▶ **Work to complete**: Exact repetition is the task: copy every entry below.

▶ **Given records**:
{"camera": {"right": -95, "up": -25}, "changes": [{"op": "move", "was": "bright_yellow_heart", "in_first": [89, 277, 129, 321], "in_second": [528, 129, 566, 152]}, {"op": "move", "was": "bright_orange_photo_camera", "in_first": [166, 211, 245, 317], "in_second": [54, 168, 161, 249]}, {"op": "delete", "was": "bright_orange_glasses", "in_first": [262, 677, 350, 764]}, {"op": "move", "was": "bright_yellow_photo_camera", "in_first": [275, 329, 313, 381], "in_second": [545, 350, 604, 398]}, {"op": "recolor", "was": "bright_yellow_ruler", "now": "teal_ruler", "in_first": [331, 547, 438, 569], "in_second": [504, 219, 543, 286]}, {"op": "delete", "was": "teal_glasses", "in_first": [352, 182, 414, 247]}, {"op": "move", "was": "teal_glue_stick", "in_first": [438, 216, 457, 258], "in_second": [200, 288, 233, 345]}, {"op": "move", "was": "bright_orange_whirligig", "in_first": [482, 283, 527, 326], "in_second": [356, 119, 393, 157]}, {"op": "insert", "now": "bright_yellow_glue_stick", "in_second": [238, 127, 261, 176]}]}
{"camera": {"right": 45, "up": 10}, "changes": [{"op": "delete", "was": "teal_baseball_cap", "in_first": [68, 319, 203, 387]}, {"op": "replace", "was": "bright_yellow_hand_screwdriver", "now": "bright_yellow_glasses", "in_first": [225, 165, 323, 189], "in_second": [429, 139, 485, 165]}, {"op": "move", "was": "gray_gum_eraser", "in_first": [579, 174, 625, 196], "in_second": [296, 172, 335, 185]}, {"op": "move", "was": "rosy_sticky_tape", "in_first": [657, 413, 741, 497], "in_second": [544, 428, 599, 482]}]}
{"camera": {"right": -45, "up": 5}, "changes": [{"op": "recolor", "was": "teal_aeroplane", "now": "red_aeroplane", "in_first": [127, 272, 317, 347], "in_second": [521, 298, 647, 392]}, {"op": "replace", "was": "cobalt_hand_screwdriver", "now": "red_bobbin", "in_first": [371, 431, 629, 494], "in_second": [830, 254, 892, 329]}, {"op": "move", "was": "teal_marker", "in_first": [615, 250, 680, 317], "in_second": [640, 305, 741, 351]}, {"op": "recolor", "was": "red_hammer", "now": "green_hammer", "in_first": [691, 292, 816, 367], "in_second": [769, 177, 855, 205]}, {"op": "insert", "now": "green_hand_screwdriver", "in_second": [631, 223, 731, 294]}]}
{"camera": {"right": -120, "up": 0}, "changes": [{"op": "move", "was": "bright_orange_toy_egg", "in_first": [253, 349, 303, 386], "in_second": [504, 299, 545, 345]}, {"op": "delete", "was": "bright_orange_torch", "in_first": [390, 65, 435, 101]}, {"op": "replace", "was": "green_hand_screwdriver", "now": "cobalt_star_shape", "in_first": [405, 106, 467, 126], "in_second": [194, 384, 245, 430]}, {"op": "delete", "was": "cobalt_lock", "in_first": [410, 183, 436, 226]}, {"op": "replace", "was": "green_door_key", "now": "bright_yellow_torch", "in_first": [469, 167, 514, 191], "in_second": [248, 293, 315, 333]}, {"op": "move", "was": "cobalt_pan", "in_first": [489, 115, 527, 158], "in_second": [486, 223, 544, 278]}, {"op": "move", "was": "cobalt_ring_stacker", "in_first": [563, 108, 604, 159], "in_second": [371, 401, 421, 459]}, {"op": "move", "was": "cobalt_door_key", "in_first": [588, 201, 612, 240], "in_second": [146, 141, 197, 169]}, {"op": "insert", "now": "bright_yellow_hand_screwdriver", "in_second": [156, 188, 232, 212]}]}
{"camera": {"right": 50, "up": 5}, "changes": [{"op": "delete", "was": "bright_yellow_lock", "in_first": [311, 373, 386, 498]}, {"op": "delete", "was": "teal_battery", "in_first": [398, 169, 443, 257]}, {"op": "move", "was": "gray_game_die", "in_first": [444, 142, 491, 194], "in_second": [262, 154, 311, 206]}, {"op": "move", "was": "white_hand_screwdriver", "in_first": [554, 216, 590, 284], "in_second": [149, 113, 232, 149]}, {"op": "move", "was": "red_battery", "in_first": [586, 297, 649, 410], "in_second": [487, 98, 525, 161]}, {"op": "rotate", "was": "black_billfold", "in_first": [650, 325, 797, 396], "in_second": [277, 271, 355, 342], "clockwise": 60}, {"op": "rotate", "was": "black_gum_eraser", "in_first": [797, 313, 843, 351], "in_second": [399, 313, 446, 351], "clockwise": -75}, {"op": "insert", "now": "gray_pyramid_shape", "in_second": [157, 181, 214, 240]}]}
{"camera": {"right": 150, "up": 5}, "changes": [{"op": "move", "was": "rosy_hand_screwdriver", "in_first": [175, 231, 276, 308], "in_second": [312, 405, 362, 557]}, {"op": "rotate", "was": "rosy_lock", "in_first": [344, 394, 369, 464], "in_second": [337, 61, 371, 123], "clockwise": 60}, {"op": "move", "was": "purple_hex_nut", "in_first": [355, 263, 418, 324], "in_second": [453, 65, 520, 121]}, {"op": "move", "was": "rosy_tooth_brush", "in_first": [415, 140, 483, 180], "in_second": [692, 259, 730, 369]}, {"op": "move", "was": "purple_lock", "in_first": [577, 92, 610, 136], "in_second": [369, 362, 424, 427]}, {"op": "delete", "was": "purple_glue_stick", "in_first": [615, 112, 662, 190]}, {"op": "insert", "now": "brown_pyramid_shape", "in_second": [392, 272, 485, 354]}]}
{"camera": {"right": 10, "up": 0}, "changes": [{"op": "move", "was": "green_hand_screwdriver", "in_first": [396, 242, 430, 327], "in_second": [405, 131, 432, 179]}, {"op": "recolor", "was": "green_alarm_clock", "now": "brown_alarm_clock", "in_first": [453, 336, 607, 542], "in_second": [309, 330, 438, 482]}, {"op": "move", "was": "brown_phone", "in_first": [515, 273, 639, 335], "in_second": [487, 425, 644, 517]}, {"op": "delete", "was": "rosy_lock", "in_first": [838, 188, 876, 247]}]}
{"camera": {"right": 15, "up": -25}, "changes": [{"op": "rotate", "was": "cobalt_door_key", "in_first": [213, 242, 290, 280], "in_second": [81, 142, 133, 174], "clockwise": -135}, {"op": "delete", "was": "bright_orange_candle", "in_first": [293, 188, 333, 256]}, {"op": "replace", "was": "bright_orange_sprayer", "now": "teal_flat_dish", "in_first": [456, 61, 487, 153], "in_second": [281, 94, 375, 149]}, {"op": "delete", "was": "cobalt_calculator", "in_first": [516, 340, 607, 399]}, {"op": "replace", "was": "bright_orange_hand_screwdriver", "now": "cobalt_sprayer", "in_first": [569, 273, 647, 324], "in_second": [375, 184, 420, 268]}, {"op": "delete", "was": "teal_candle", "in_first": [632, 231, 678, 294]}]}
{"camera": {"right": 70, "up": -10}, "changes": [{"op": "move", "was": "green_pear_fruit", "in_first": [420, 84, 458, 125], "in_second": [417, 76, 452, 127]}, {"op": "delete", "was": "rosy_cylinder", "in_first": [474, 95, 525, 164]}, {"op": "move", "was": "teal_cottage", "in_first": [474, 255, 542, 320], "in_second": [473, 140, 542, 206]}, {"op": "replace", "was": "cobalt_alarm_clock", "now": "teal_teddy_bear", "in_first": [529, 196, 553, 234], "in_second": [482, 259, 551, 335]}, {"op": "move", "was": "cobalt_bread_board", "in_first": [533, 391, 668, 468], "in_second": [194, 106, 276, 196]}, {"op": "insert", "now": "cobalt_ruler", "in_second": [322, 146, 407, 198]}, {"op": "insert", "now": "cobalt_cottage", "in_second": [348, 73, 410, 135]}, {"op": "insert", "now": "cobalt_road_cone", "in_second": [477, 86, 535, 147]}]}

▶ **Result for this task**:
{"camera": {"right": -95, "up": -25}, "changes": [{"op": "move", "was": "bright_yellow_heart", "in_first": [89, 277, 129, 321], "in_second": [528, 129, 566, 152]}, {"op": "move", "was": "bright_orange_photo_camera", "in_first": [166, 211, 245, 317], "in_second": [54, 168, 161, 249]}, {"op": "delete", "was": "bright_orange_glasses", "in_first": [262, 677, 350, 764]}, {"op": "move", "was": "bright_yellow_photo_camera", "in_first": [275, 329, 313, 381], "in_second": [545, 350, 604, 398]}, {"op": "recolor", "was": "bright_yellow_ruler", "now": "teal_ruler", "in_first": [331, 547, 438, 569], "in_second": [504, 219, 543, 286]}, {"op": "delete", "was": "teal_glasses", "in_first": [352, 182, 414, 247]}, {"op": "move", "was": "teal_glue_stick", "in_first": [438, 216, 457, 258], "in_second": [200, 288, 233, 345]}, {"op": "move", "was": "bright_orange_whirligig", "in_first": [482, 283, 527, 326], "in_second": [356, 119, 393, 157]}, {"op": "insert", "now": "bright_yellow_glue_stick", "in_second": [238, 127, 261, 176]}]}
{"camera": {"right": 45, "up": 10}, "changes": [{"op": "delete", "was": "teal_baseball_cap", "in_first": [68, 319, 203, 387]}, {"op": "replace", "was": "bright_yellow_hand_screwdriver", "now": "bright_yellow_glasses", "in_first": [225, 165, 323, 189], "in_second": [429, 139, 485, 165]}, {"op": "move", "was": "gray_gum_eraser", "in_first": [579, 174, 625, 196], "in_second": [296, 172, 335, 185]}, {"op": "move", "was": "rosy_sticky_tape", "in_first": [657, 413, 741, 497], "in_second": [544, 428, 599, 482]}]}
{"camera": {"right": -45, "up": 5}, "changes": [{"op": "recolor", "was": "teal_aeroplane", "now": "red_aeroplane", "in_first": [127, 272, 317, 347], "in_second": [521, 298, 647, 392]}, {"op": "replace", "was": "cobalt_hand_screwdriver", "now": "red_bobbin", "in_first": [371, 431, 629, 494], "in_second": [830, 254, 892, 329]}, {"op": "move", "was": "teal_marker", "in_first": [615, 250, 680, 317], "in_second": [640, 305, 741, 351]}, {"op": "recolor", "was": "red_hammer", "now": "green_hammer", "in_first": [691, 292, 816, 367], "in_second": [769, 177, 855, 205]}, {"op": "insert", "now": "green_hand_screwdriver", "in_second": [631, 223, 731, 294]}]}
{"camera": {"right": -120, "up": 0}, "changes": [{"op": "move", "was": "bright_orange_toy_egg", "in_first": [253, 349, 303, 386], "in_second": [504, 299, 545, 345]}, {"op": "delete", "was": "bright_orange_torch", "in_first": [390, 65, 435, 101]}, {"op": "replace", "was": "green_hand_screwdriver", "now": "cobalt_star_shape", "in_first": [405, 106, 467, 126], "in_second": [194, 384, 245, 430]}, {"op": "delete", "was": "cobalt_lock", "in_first": [410, 183, 436, 226]}, {"op": "replace", "was": "green_door_key", "now": "bright_yellow_torch", "in_first": [469, 167, 514, 191], "in_second": [248, 293, 315, 333]}, {"op": "move", "was": "cobalt_pan", "in_first": [489, 115, 527, 158], "in_second": [486, 223, 544, 278]}, {"op": "move", "was": "cobalt_ring_stacker", "in_first": [563, 108, 604, 159], "in_second": [371, 401, 421, 459]}, {"op": "move", "was": "cobalt_door_key", "in_first": [588, 201, 612, 240], "in_second": [146, 141, 197, 169]}, {"op": "insert", "now": "bright_yellow_hand_screwdriver", "in_second": [156, 188, 232, 212]}]}
{"camera": {"right": 50, "up": 5}, "changes": [{"op": "delete", "was": "bright_yellow_lock", "in_first": [311, 373, 386, 498]}, {"op": "delete", "was": "teal_battery", "in_first": [398, 169, 443, 257]}, {"op": "move", "was": "gray_game_die", "in_first": [444, 142, 491, 194], "in_second": [262, 154, 311, 206]}, {"op": "move", "was": "white_hand_screwdriver", "in_first": [554, 216, 590, 284], "in_second": [149, 113, 232, 149]}, {"op": "move", "was": "red_battery", "in_first": [586, 297, 649, 410], "in_second": [487, 98, 525, 161]}, {"op": "rotate", "was": "black_billfold", "in_first": [650, 325, 797, 396], "in_second": [277, 271, 355, 342], "clockwise": 60}, {"op": "rotate", "was": "black_gum_eraser", "in_first": [797, 313, 843, 351], "in_second": [399, 313, 446, 351], "clockwise": -75}, {"op": "insert", "now": "gray_pyramid_shape", "in_second": [157, 181, 214, 240]}]}
{"camera": {"right": 150, "up": 5}, "changes": [{"op": "move", "was": "rosy_hand_screwdriver", "in_first": [175, 231, 276, 308], "in_second": [312, 405, 362, 557]}, {"op": "rotate", "was": "rosy_lock", "in_first": [344, 394, 369, 464], "in_second": [337, 61, 371, 123], "clockwise": 60}, {"op": "move", "was": "purple_hex_nut", "in_first": [355, 263, 418, 324], "in_second": [453, 65, 520, 121]}, {"op": "move", "was": "rosy_tooth_brush", "in_first": [415, 140, 483, 180], "in_second": [692, 259, 730, 369]}, {"op": "move", "was": "purple_lock", "in_first": [577, 92, 610, 136], "in_second": [369, 362, 424, 427]}, {"op": "delete", "was": "purple_glue_stick", "in_first": [615, 112, 662, 190]}, {"op": "insert", "now": "brown_pyramid_shape", "in_second": [392, 272, 485, 354]}]}
{"camera": {"right": 10, "up": 0}, "changes": [{"op": "move", "was": "green_hand_screwdriver", "in_first": [396, 242, 430, 327], "in_second": [405, 131, 432, 179]}, {"op": "recolor", "was": "green_alarm_clock", "now": "brown_alarm_clock", "in_first": [453, 336, 607, 542], "in_second": [309, 330, 438, 482]}, {"op": "move", "was": "brown_phone", "in_first": [515, 273, 639, 335], "in_second": [487, 425, 644, 517]}, {"op": "delete", "was": "rosy_lock", "in_first": [838, 188, 876, 247]}]}
{"camera": {"right": 15, "up": -25}, "changes": [{"op": "rotate", "was": "cobalt_door_key", "in_first": [213, 242, 290, 280], "in_second": [81, 142, 133, 174], "clockwise": -135}, {"op": "delete", "was": "bright_orange_candle", "in_first": [293, 188, 333, 256]}, {"op": "replace", "was": "bright_orange_sprayer", "now": "teal_flat_dish", "in_first": [456, 61, 487, 153], "in_second": [281, 94, 375, 149]}, {"op": "delete", "was": "cobalt_calculator", "in_first": [516, 340, 607, 399]}, {"op": "replace", "was": "bright_orange_hand_screwdriver", "now": "cobalt_sprayer", "in_first": [569, 273, 647, 324], "in_second": [375, 184, 420, 268]}, {"op": "delete", "was": "teal_candle", "in_first": [632, 231, 678, 294]}]}
{"camera": {"right": 70, "up": -10}, "changes": [{"op": "move", "was": "green_pear_fruit", "in_first": [420, 84, 458, 125], "in_second": [417, 76, 452, 127]}, {"op": "delete", "was": "rosy_cylinder", "in_first": [474, 95, 525, 164]}, {"op": "move", "was": "teal_cottage", "in_first": [474, 255, 542, 320], "in_second": [473, 140, 542, 206]}, {"op": "replace", "was": "cobalt_alarm_clock", "now": "teal_teddy_bear", "in_first": [529, 196, 553, 234], "in_second": [482, 259, 551, 335]}, {"op": "move", "was": "cobalt_bread_board", "in_first": [533, 391, 668, 468], "in_second": [194, 106, 276, 196]}, {"op": "insert", "now": "cobalt_ruler", "in_second": [322, 146, 407, 198]}, {"op": "insert", "now": "cobalt_cottage", "in_second": [348, 73, 410, 135]}, {"op": "insert", "now": "cobalt_road_cone", "in_second": [477, 86, 535, 147]}]}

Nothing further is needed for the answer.